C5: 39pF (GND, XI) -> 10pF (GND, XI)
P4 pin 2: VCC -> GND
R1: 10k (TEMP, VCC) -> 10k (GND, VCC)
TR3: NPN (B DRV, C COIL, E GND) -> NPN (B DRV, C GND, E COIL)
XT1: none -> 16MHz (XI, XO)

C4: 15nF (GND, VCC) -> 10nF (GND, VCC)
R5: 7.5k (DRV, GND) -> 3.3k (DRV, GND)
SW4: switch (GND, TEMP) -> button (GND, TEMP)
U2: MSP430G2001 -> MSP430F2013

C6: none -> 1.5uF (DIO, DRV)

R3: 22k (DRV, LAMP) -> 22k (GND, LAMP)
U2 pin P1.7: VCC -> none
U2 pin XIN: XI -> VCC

*****

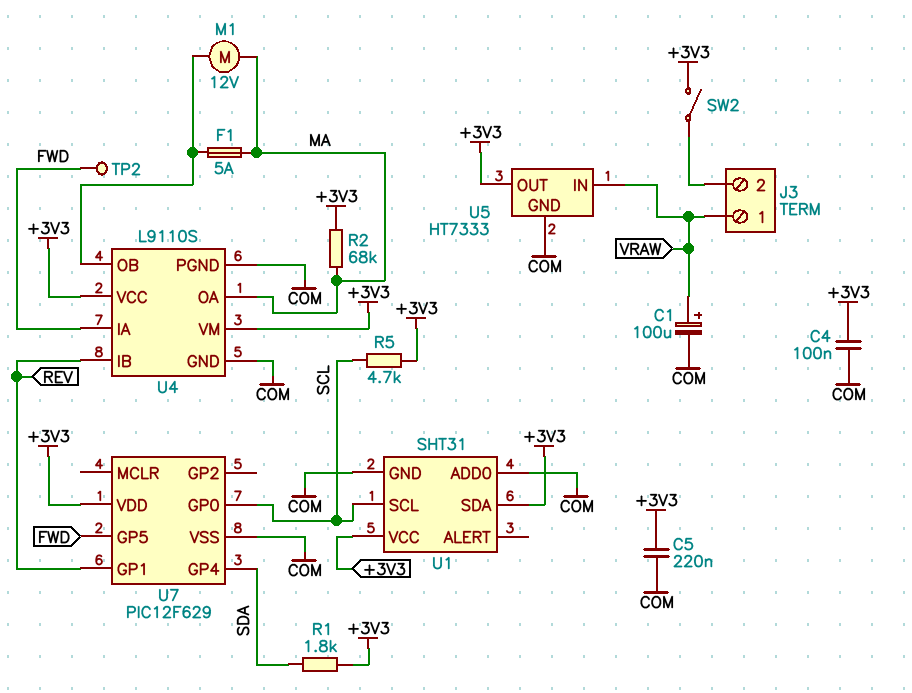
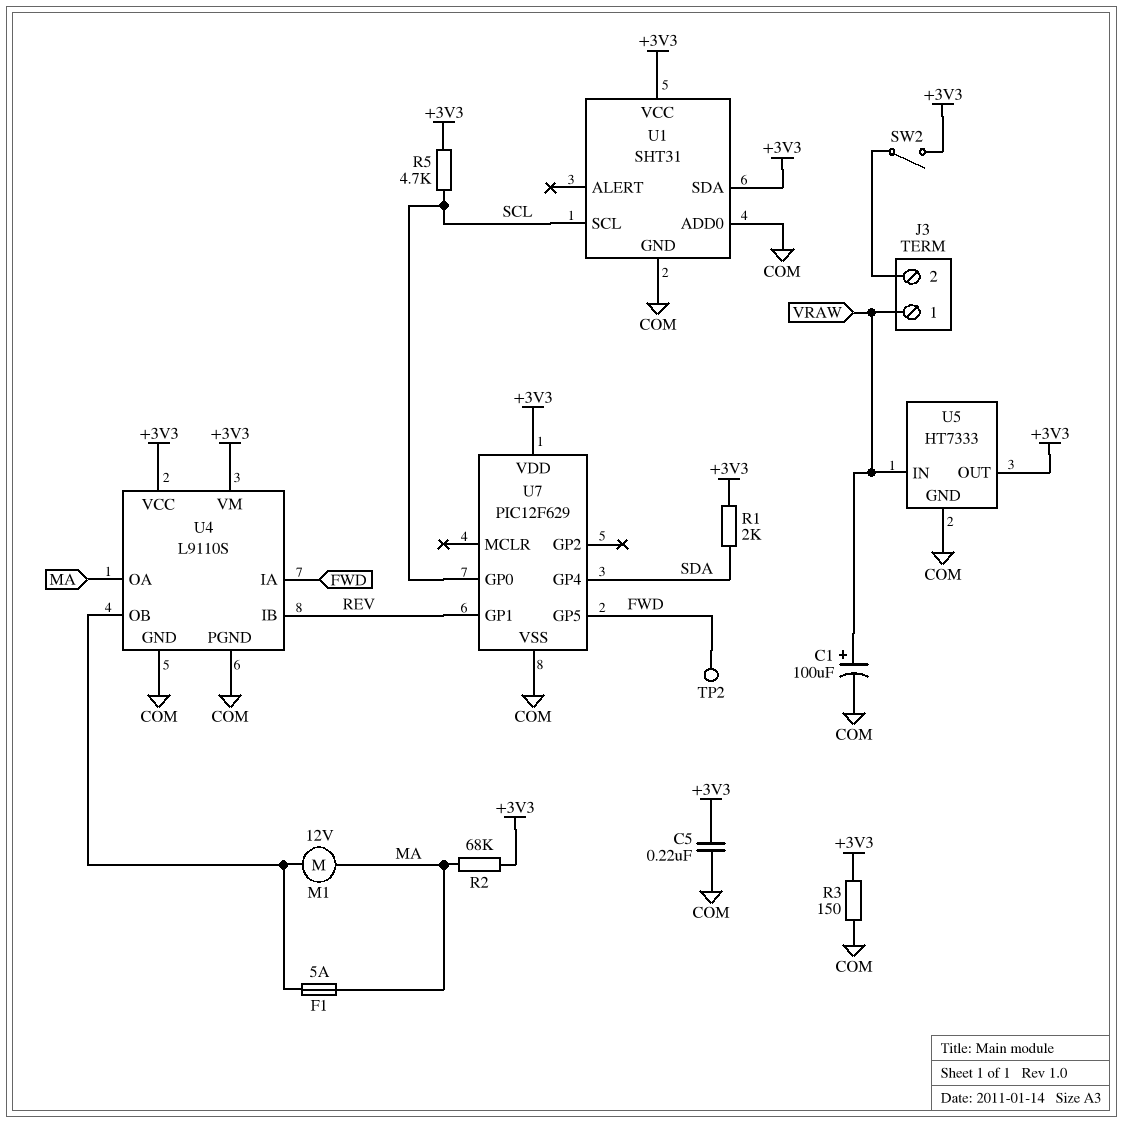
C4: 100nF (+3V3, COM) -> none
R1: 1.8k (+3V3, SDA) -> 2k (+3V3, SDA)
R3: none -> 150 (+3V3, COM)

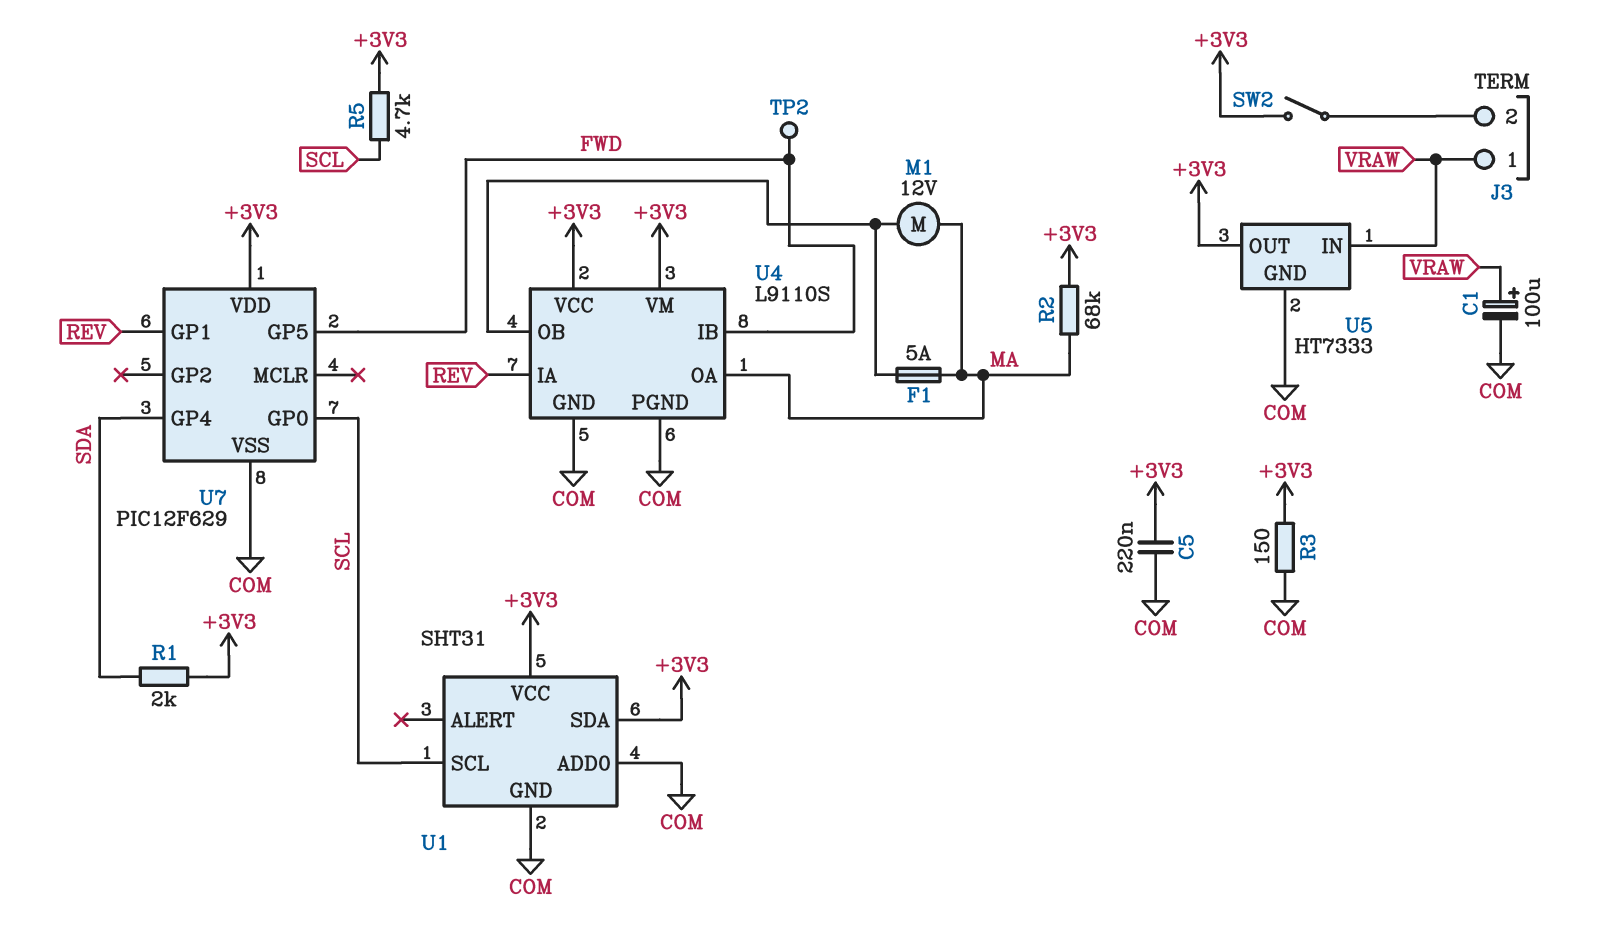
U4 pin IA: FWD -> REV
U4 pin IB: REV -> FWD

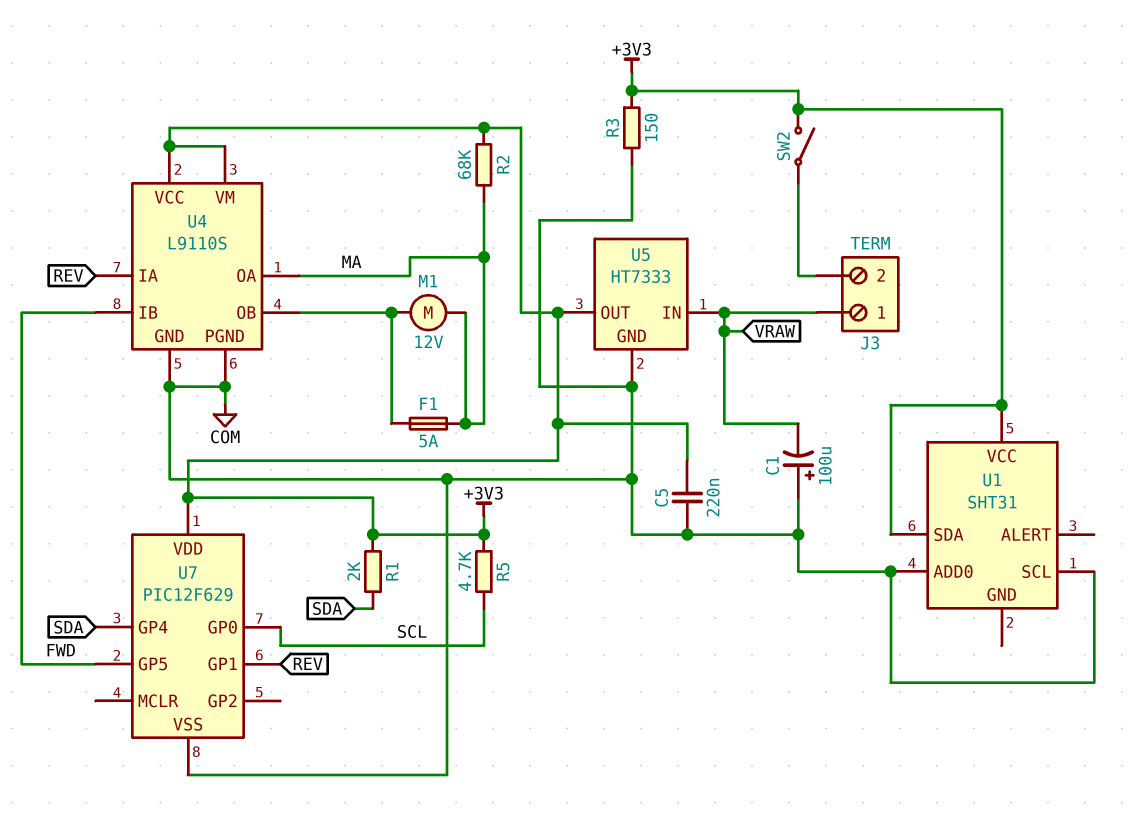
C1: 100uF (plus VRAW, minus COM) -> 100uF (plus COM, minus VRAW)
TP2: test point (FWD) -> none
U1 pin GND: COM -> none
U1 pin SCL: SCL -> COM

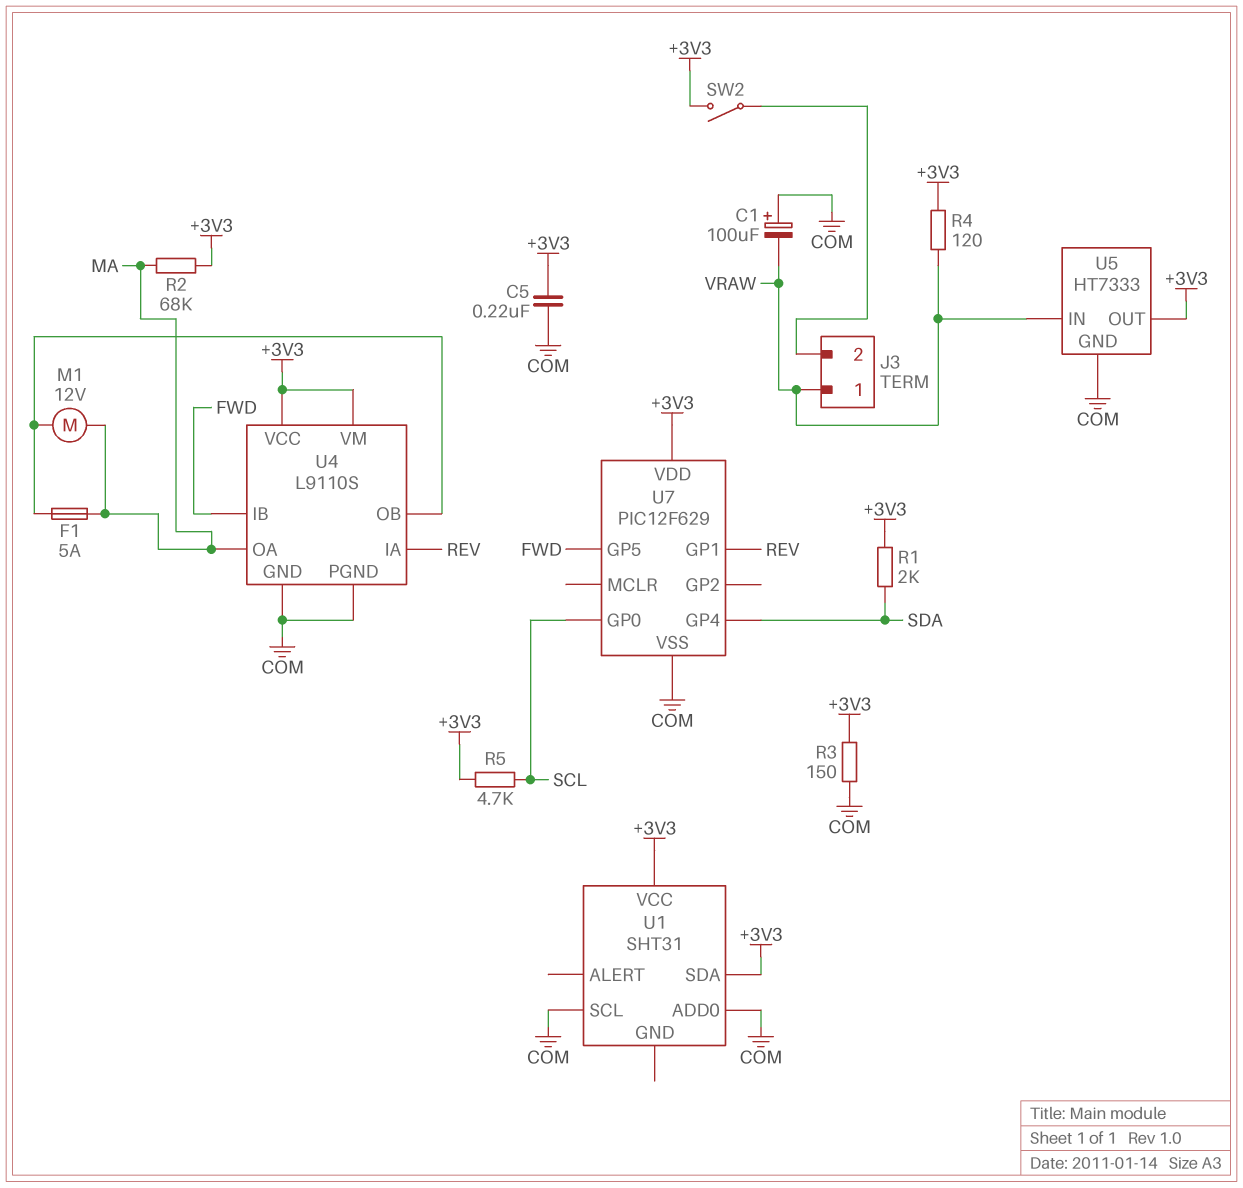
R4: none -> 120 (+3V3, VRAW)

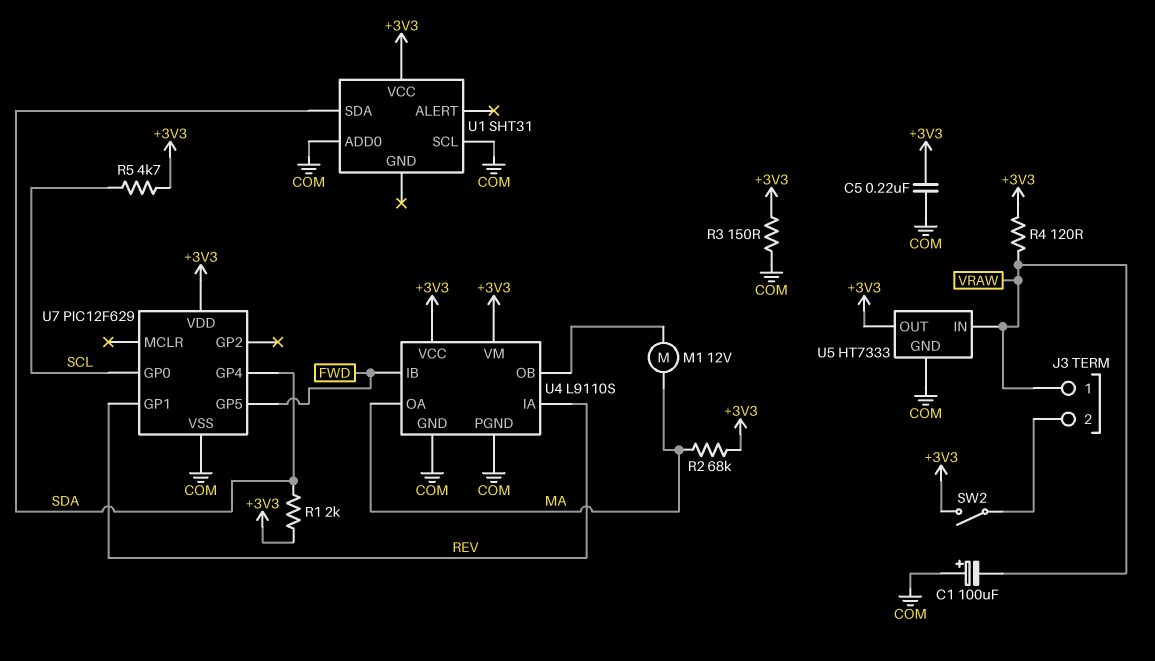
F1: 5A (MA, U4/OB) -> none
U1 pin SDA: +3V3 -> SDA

*****

Task brief
Copy out each line of the material in which the word "none" turns up.

Result for this exercise
XT1: none -> 16MHz (XI, XO)
C6: none -> 1.5uF (DIO, DRV)
U2 pin P1.7: VCC -> none
C4: 100nF (+3V3, COM) -> none
R3: none -> 150 (+3V3, COM)
TP2: test point (FWD) -> none
U1 pin GND: COM -> none
R4: none -> 120 (+3V3, VRAW)
F1: 5A (MA, U4/OB) -> none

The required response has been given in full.